When the line containing "(285, 428) = (347, 209): pink" is found in the data below, copy it and each line after it through the line containing "(716, 184) = (711, 448): none", exactly and with no others.

# Data for analysis:
Start of Block

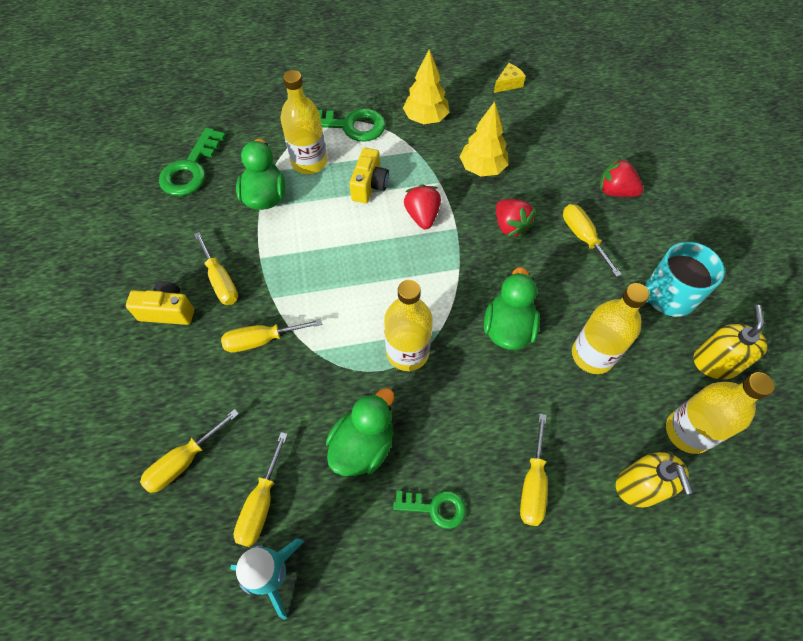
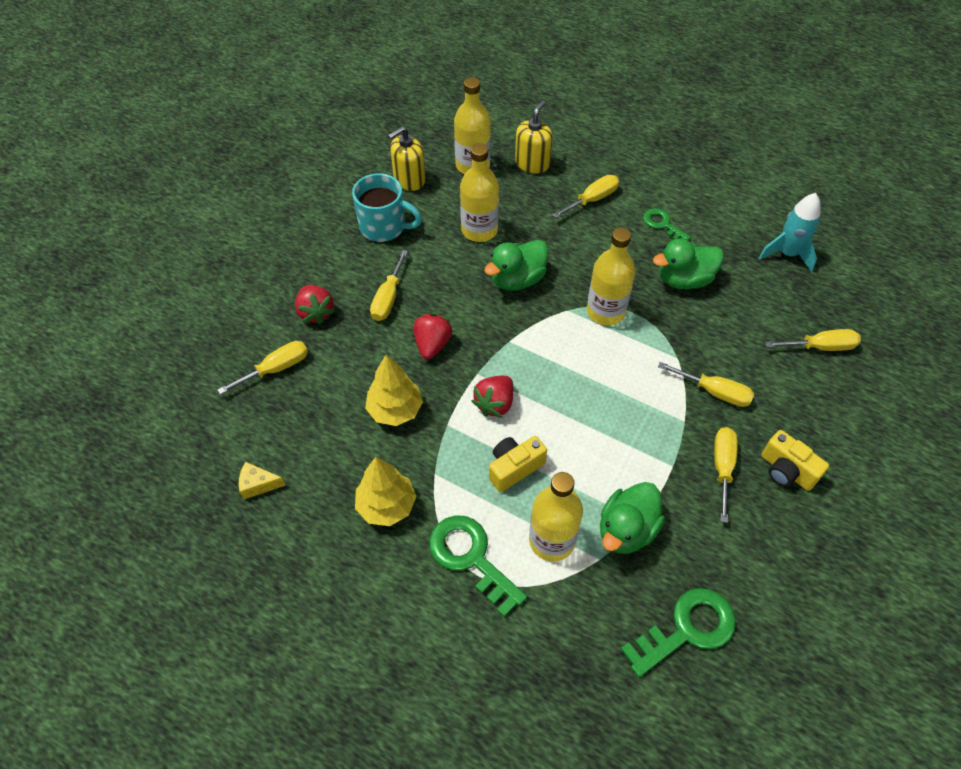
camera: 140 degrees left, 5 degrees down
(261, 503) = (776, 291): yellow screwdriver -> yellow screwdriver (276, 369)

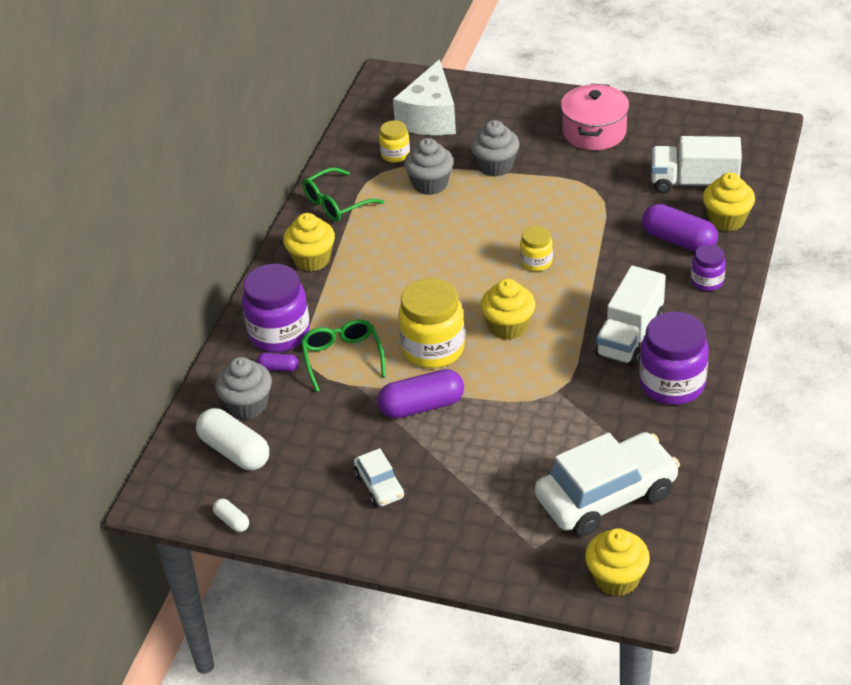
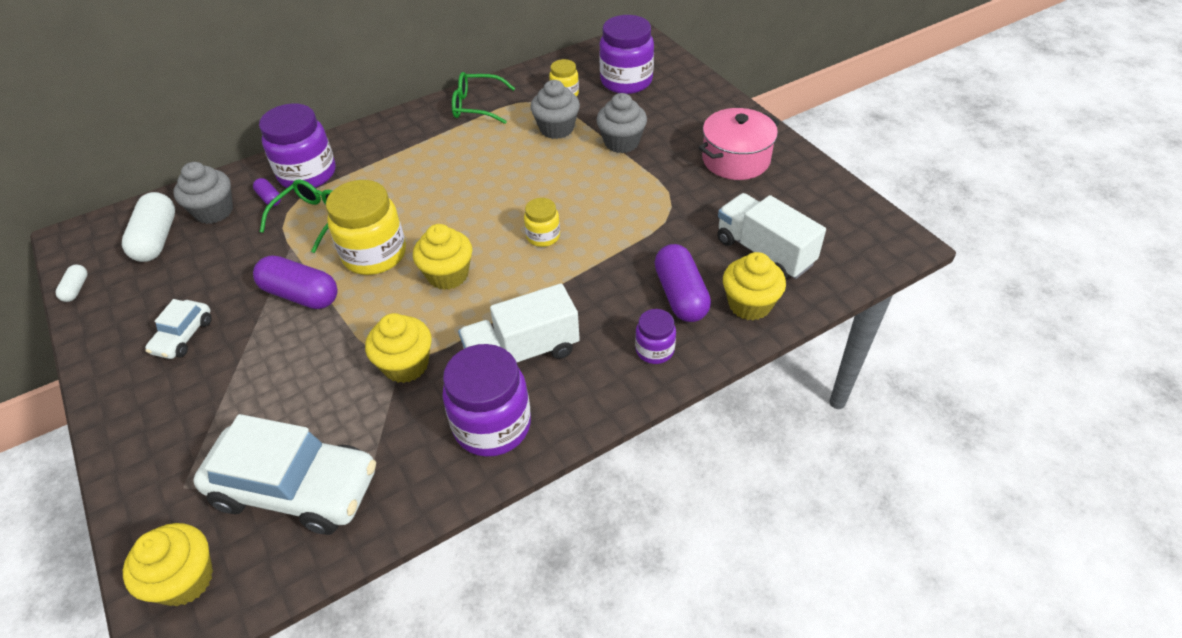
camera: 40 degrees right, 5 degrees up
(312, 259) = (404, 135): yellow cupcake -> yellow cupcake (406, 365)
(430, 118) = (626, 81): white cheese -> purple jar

End of Block
Start of Block

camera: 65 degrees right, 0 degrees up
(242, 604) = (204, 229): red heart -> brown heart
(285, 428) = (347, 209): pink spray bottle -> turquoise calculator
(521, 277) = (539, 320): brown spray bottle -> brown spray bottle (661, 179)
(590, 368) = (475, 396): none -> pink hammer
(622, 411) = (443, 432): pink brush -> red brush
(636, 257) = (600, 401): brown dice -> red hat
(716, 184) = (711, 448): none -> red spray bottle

End of Block
Start of Block

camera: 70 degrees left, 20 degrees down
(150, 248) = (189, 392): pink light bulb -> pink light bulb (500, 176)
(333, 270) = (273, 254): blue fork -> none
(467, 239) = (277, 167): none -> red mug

End of Block

# Answer:
(285, 428) = (347, 209): pink spray bottle -> turquoise calculator
(521, 277) = (539, 320): brown spray bottle -> brown spray bottle (661, 179)
(590, 368) = (475, 396): none -> pink hammer
(622, 411) = (443, 432): pink brush -> red brush
(636, 257) = (600, 401): brown dice -> red hat
(716, 184) = (711, 448): none -> red spray bottle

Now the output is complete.